**DIRECTIONS FOR THIS TASK:**
Within this listing, how many lines carry the string "mouse"? State the number only.

**RECORDED INFORMATION:**
◆ ◆ ◆ ◆ ◆ ◆ ◆
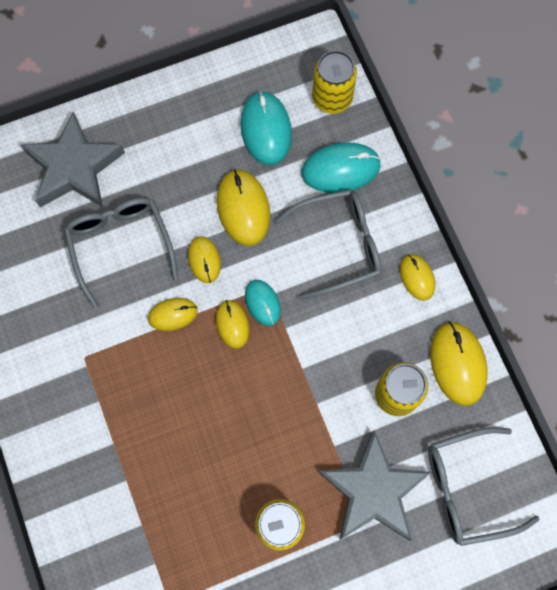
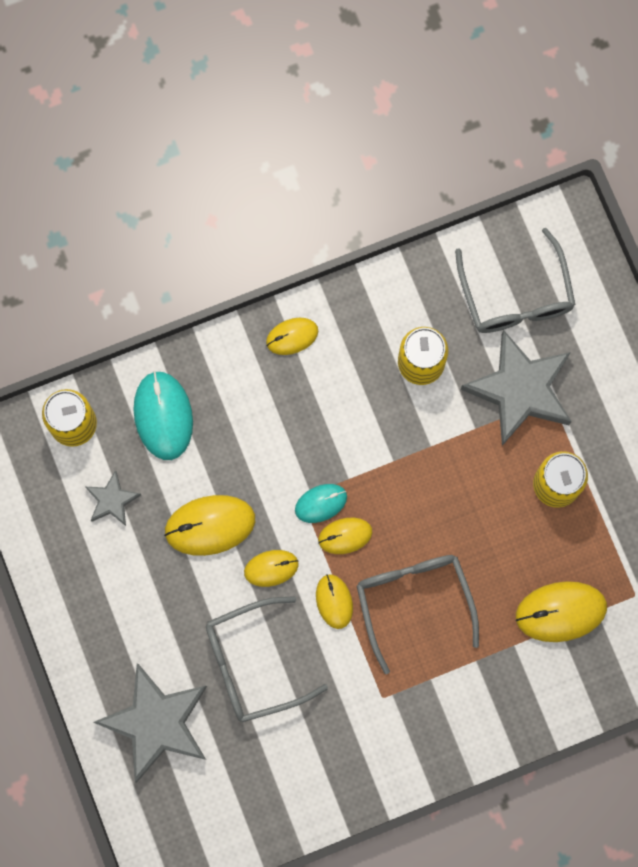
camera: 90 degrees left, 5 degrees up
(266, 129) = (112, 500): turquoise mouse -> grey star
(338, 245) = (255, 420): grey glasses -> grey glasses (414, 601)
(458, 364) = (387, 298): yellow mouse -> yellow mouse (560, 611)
◆ ◆ ◆ ◆ ◆ ◆ ◆
**RESPONSE TO THIS EXERCISE:**
2